## Problem:
Please copy the lines below, exactly as they are, from the one with "(690, 492) = (570, 318): red" through the one with "(873, 231) = (557, 316): black", and leave out the pictures.

(Beginning of Task material)

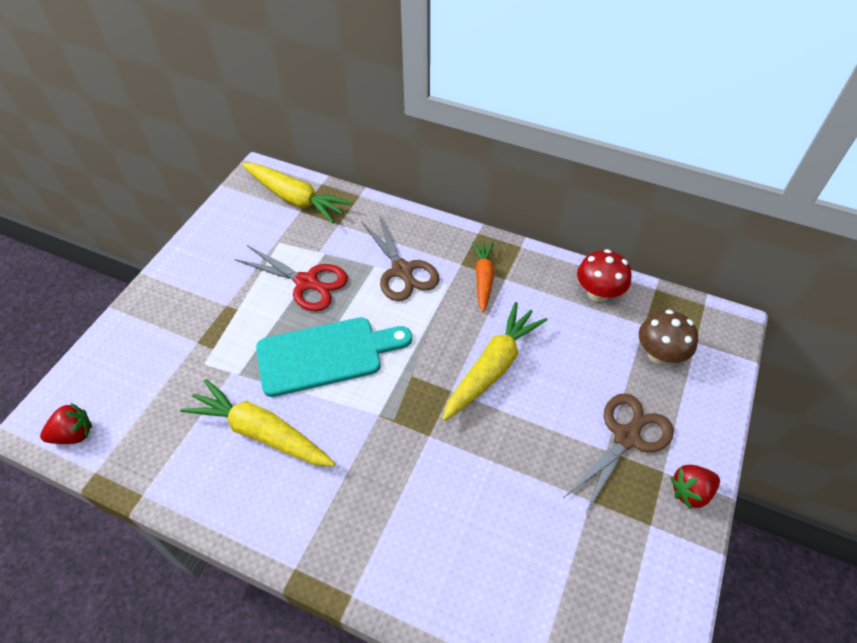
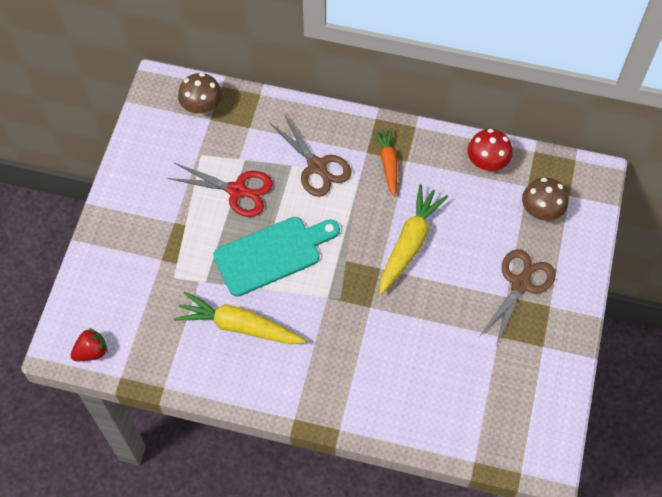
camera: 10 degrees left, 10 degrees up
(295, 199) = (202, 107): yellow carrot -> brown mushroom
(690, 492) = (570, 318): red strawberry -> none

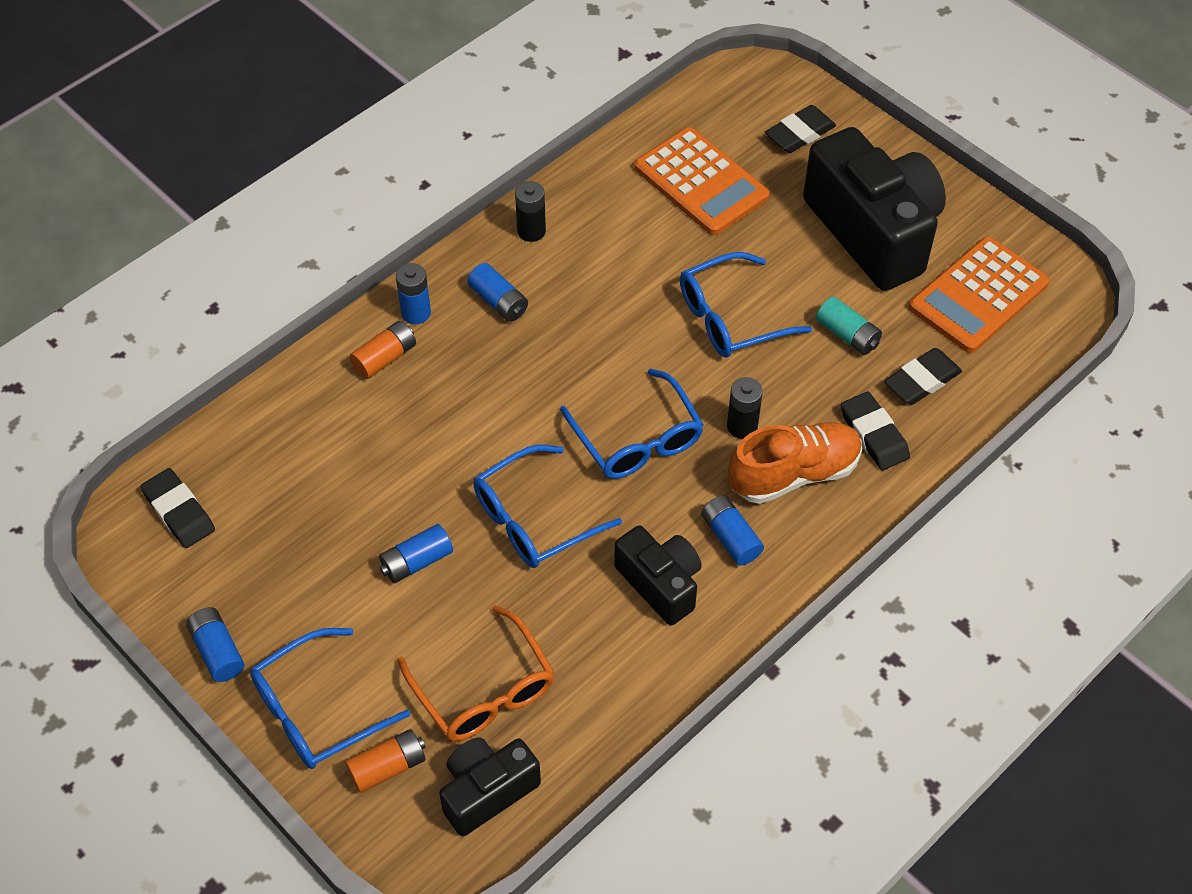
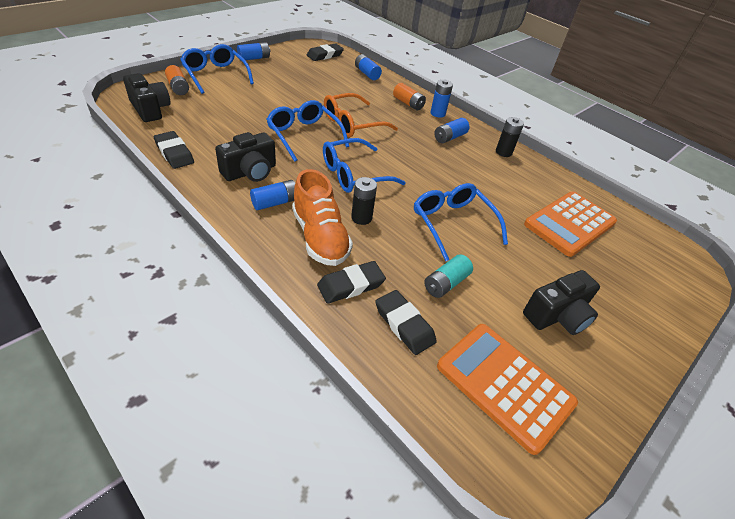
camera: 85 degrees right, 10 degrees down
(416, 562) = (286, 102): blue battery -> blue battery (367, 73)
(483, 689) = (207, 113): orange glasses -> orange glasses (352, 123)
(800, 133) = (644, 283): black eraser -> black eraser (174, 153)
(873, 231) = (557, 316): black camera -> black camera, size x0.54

(End of Task material)
(Beginning of Task material)

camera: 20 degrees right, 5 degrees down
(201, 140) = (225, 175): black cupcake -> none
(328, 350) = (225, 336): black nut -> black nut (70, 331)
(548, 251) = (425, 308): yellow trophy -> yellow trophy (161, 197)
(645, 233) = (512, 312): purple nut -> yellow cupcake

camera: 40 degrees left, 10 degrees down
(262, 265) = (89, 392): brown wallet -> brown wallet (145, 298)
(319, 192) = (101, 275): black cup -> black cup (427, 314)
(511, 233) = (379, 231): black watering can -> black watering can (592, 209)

(End of Task material)

## Your response:
(690, 492) = (570, 318): red strawberry -> none

camera: 85 degrees right, 10 degrees down
(416, 562) = (286, 102): blue battery -> blue battery (367, 73)
(483, 689) = (207, 113): orange glasses -> orange glasses (352, 123)
(800, 133) = (644, 283): black eraser -> black eraser (174, 153)
(873, 231) = (557, 316): black camera -> black camera, size x0.54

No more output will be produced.